__Exercise directions__
From the records, pick out and copy each line containing "dispenser".

__Records__
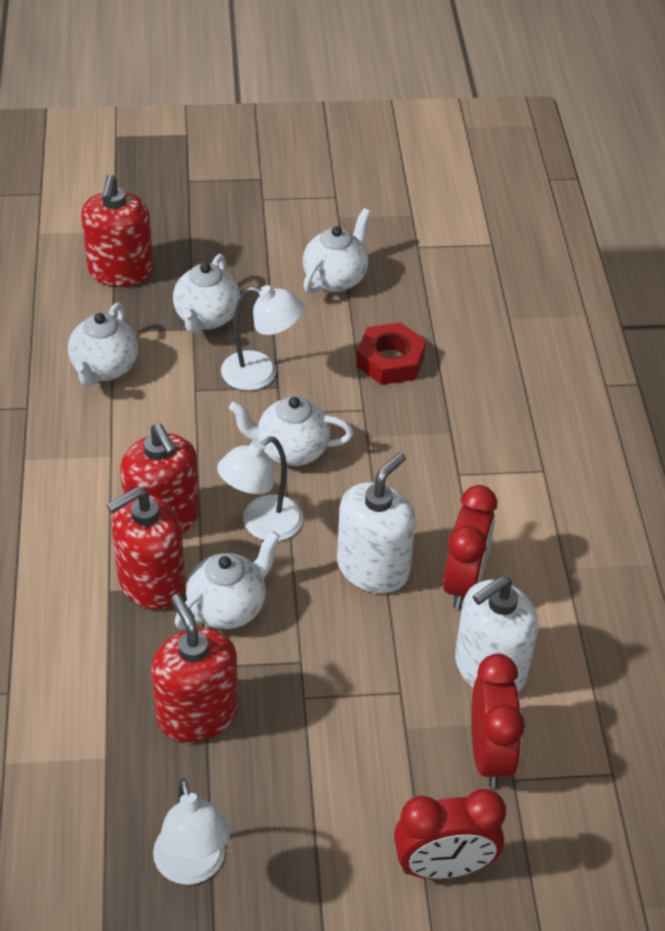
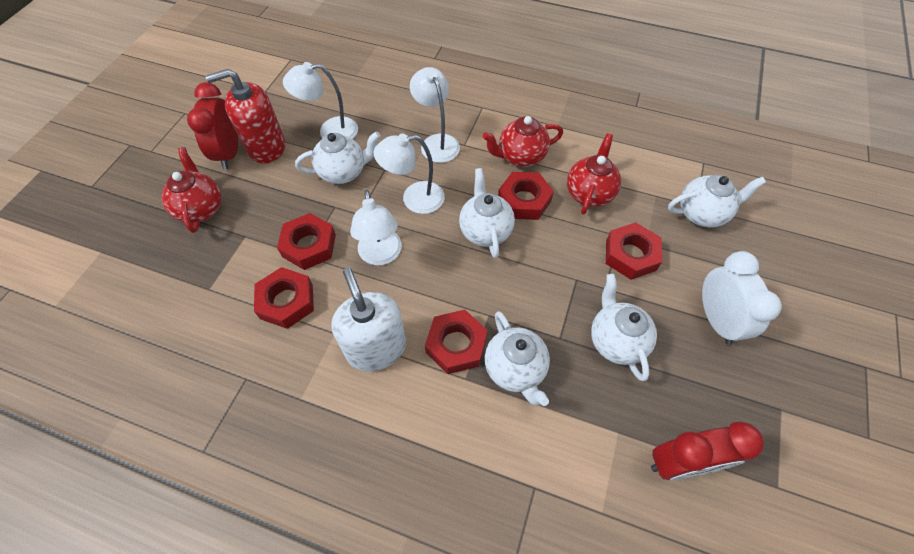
red clock: 3 -> 2
red nut: 1 -> 5
red soap dispenser: 4 -> 1
red teapot: 0 -> 3
white clock: 0 -> 1
white lamp: 3 -> 4
white soap dispenser: 2 -> 1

__Task output__
red soap dispenser: 4 -> 1
white soap dispenser: 2 -> 1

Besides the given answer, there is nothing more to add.